=== Material for this task ===
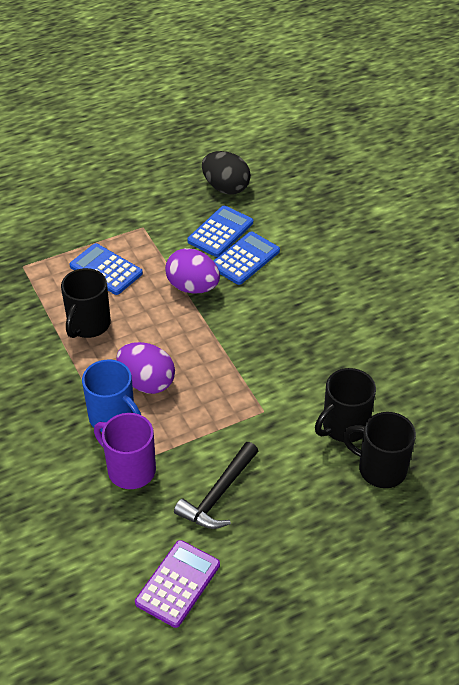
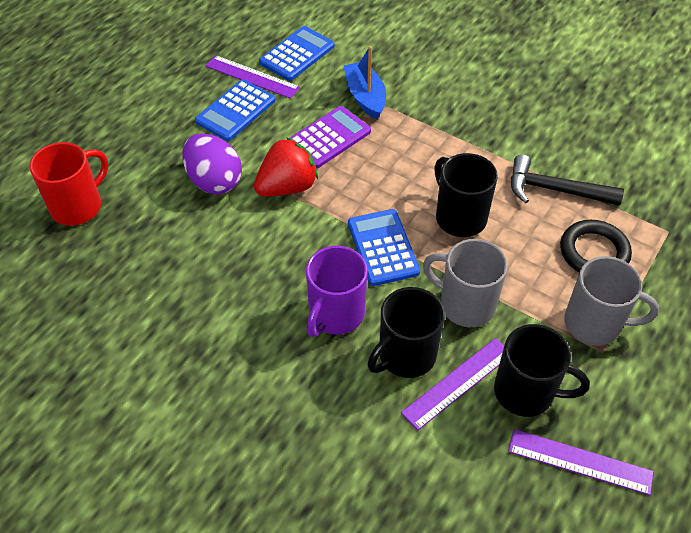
black egg: [202,151,251,195] = 1 -> none = 0
black ring: none = 0 -> [560,220,632,272] = 1
blue boat: none = 0 -> [344,46,386,120] = 1
blue mug: [82,359,141,432] = 1 -> none = 0
grey mug: none = 0 -> [423,239,508,327] [564,256,659,346] = 2
purple egg: [116,342,175,394] [165,248,220,293] = 2 -> [182,134,242,194] = 1
purple ruler: none = 0 -> [206,55,300,99] [401,338,504,430] [508,429,654,496] = 3
red mug: none = 0 -> [29,142,108,226] = 1
red strawberry: none = 0 -> [254,137,318,197] = 1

=== What you should do ===
Only the lines from the one containing "purple egg: [116,342,175,394]" to the end of the listing belong in the output, each reproduced exactly.

=== Answer to this exercise ===
purple egg: [116,342,175,394] [165,248,220,293] = 2 -> [182,134,242,194] = 1
purple ruler: none = 0 -> [206,55,300,99] [401,338,504,430] [508,429,654,496] = 3
red mug: none = 0 -> [29,142,108,226] = 1
red strawberry: none = 0 -> [254,137,318,197] = 1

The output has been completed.